(Collection entries)
[start]

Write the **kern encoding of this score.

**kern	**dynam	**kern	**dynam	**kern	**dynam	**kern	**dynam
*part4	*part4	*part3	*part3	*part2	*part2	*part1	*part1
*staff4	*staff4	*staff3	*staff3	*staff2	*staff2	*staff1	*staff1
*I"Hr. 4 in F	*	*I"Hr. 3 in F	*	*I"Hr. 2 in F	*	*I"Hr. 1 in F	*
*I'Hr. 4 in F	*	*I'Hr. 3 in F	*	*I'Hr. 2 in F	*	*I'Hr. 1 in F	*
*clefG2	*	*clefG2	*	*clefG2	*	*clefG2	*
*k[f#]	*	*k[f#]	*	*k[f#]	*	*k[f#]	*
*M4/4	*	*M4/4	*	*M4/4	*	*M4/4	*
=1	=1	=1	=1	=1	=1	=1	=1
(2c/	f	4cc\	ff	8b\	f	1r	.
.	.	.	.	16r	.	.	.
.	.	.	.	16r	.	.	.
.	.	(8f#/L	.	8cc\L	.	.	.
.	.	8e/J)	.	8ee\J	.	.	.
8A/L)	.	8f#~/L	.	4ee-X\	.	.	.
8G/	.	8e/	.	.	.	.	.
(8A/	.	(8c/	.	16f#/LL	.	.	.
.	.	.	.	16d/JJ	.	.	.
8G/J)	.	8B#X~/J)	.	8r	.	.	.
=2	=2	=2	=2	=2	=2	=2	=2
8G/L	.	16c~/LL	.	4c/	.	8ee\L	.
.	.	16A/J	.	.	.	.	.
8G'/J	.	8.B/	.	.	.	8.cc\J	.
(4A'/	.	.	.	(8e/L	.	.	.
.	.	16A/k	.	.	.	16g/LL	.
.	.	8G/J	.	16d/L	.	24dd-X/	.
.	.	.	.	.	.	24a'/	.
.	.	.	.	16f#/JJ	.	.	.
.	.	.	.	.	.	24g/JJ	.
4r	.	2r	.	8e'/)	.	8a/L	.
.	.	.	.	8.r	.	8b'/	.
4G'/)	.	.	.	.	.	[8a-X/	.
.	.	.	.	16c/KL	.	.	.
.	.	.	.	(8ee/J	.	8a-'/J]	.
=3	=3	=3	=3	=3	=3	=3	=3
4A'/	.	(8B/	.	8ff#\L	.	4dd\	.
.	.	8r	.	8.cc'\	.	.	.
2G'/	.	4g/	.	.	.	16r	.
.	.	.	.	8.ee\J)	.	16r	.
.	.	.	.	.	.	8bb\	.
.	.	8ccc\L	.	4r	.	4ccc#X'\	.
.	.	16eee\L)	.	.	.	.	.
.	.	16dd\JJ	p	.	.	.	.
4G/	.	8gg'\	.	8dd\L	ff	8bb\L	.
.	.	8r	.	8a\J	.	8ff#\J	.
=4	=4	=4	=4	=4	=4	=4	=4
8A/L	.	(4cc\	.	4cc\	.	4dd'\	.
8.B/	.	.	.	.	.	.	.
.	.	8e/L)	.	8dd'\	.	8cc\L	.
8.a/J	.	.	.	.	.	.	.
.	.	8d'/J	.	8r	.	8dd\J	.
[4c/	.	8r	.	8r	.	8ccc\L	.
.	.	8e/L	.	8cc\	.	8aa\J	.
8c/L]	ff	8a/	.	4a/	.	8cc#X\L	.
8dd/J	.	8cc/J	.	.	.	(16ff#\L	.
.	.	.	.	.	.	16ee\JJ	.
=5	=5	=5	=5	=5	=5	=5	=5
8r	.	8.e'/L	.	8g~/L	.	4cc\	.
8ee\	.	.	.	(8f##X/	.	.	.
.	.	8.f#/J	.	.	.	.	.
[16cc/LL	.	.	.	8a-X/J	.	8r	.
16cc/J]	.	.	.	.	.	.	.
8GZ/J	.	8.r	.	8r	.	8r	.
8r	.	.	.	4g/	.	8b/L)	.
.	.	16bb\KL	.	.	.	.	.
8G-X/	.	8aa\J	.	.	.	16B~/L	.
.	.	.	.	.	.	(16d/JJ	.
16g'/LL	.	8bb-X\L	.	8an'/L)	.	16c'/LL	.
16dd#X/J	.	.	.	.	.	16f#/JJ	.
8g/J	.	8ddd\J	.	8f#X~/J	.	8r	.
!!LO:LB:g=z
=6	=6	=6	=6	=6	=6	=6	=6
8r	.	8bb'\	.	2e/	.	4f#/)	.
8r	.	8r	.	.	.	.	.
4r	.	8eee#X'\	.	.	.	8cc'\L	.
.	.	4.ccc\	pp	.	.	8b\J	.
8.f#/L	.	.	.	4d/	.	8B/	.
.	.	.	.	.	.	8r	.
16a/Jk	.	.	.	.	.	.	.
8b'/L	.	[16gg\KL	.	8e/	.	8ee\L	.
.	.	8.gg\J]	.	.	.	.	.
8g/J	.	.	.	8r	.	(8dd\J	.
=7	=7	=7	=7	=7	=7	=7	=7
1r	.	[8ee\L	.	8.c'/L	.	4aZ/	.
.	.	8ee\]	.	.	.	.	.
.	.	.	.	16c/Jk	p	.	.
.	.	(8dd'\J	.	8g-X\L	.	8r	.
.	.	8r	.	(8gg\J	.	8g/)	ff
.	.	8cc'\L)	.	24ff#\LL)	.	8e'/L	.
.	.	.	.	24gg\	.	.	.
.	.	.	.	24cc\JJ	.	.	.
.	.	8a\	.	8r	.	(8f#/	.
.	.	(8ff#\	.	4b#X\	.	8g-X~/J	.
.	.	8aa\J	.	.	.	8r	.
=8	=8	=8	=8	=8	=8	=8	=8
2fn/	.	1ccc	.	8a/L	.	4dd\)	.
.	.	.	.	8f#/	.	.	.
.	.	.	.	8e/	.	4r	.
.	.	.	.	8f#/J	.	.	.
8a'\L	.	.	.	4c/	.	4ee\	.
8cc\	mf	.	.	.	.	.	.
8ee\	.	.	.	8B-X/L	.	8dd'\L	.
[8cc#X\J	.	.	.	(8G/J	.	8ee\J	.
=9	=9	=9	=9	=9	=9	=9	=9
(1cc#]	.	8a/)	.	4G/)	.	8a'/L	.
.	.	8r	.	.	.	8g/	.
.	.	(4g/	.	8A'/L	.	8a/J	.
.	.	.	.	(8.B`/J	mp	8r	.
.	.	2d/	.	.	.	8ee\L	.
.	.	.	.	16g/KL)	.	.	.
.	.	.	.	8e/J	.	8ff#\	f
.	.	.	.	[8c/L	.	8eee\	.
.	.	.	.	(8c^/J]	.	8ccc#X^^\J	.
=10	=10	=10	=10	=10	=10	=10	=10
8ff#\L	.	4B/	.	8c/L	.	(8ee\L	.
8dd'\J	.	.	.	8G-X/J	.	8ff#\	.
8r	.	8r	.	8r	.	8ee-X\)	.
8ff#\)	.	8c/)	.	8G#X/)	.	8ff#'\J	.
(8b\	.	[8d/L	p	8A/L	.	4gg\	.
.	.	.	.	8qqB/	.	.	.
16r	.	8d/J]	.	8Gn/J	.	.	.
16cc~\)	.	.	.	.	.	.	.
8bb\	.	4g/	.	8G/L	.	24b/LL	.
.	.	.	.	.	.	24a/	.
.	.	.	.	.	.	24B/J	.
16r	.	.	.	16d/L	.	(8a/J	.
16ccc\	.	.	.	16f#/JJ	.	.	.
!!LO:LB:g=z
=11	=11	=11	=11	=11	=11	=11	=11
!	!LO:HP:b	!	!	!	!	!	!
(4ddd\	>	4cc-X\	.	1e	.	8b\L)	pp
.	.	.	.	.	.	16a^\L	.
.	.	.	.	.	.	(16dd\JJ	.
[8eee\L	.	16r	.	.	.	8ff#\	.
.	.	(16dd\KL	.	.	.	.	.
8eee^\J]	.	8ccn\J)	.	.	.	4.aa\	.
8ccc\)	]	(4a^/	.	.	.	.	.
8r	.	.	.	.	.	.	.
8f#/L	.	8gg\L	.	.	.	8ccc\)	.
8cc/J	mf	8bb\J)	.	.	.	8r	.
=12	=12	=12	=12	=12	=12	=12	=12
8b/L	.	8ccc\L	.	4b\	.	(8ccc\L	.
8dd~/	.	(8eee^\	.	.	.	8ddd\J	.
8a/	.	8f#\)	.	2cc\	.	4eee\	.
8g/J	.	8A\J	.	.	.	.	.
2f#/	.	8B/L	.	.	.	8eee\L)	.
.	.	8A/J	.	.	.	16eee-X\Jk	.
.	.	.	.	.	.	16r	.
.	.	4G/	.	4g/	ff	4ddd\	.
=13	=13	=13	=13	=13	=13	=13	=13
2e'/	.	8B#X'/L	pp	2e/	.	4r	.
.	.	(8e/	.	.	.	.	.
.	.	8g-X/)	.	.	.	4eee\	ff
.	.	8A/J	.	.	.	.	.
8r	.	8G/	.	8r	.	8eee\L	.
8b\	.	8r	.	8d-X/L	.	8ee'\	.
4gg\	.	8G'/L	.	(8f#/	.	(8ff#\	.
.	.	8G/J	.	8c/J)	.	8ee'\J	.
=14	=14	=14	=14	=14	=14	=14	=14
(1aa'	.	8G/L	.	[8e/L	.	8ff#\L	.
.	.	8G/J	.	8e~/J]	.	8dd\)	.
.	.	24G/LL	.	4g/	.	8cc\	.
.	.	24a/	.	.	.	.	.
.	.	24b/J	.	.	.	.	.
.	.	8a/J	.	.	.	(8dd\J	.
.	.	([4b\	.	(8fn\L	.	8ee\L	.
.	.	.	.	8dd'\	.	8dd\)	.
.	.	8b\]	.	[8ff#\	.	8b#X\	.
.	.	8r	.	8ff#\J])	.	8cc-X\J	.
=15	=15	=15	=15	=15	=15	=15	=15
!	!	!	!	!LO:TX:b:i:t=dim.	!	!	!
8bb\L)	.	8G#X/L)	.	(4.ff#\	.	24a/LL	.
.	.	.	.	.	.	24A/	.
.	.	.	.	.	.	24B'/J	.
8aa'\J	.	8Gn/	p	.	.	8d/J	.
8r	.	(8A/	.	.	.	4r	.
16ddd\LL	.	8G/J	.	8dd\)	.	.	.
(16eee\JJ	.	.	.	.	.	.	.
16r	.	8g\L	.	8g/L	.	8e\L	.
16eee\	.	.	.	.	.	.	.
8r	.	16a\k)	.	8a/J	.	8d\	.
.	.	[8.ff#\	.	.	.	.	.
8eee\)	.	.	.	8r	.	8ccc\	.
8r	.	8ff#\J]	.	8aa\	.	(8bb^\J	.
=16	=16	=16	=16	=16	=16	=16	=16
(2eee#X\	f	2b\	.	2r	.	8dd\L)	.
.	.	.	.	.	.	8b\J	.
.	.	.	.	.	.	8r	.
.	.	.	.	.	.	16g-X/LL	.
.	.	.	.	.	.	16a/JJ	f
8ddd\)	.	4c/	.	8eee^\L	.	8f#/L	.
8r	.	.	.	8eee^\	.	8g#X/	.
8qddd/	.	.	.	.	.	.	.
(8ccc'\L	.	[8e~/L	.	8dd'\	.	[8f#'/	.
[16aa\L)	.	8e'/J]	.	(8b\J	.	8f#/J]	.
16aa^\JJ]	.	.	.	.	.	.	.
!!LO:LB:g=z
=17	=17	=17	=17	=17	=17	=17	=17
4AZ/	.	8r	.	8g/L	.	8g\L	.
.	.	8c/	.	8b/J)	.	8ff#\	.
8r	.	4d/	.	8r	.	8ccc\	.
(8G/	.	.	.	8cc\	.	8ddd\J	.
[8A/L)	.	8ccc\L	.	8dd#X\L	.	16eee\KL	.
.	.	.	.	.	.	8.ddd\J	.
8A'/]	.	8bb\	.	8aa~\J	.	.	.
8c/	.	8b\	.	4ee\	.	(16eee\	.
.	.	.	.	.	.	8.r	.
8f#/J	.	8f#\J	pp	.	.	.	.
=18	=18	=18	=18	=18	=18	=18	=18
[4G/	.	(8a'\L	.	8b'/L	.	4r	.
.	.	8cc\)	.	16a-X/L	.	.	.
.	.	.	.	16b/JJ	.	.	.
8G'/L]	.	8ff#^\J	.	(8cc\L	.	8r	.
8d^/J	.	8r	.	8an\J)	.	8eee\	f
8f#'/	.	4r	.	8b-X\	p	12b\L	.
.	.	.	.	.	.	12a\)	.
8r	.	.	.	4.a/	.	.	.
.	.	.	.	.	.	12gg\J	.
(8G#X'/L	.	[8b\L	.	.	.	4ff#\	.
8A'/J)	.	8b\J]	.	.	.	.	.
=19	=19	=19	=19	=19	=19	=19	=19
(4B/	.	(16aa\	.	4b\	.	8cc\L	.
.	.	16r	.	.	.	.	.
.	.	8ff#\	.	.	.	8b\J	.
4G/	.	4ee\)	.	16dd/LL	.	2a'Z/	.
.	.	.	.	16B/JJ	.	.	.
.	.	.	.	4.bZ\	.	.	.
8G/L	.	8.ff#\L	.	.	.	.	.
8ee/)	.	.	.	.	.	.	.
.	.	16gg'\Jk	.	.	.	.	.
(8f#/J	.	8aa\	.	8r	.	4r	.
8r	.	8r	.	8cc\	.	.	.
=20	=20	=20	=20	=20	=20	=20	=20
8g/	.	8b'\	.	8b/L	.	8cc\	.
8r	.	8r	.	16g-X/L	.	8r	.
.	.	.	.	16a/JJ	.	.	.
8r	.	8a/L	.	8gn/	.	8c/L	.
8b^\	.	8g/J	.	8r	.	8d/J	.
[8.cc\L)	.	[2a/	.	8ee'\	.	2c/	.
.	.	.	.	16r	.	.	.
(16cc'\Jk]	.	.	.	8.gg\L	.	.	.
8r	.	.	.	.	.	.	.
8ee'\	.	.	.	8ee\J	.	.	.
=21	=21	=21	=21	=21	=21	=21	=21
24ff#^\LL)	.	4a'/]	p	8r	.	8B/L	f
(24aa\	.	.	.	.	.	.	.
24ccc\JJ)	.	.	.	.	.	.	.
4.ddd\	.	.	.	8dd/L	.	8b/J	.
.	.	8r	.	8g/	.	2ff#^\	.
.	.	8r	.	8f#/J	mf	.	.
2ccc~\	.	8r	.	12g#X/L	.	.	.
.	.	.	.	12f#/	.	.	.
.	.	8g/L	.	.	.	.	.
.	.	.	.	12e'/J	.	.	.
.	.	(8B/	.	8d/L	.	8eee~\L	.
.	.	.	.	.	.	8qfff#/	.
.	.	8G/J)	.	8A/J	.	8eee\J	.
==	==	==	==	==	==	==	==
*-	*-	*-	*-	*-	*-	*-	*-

[end]

▸ **AIM OF THE TASK**: Find every line in the items above that contains the string "kern" and copy each of those lines out in full.

▸ **SOLUTION FOR THIS PROBLEM**:
Write the **kern encoding of this score.
**kern	**dynam	**kern	**dynam	**kern	**dynam	**kern	**dynam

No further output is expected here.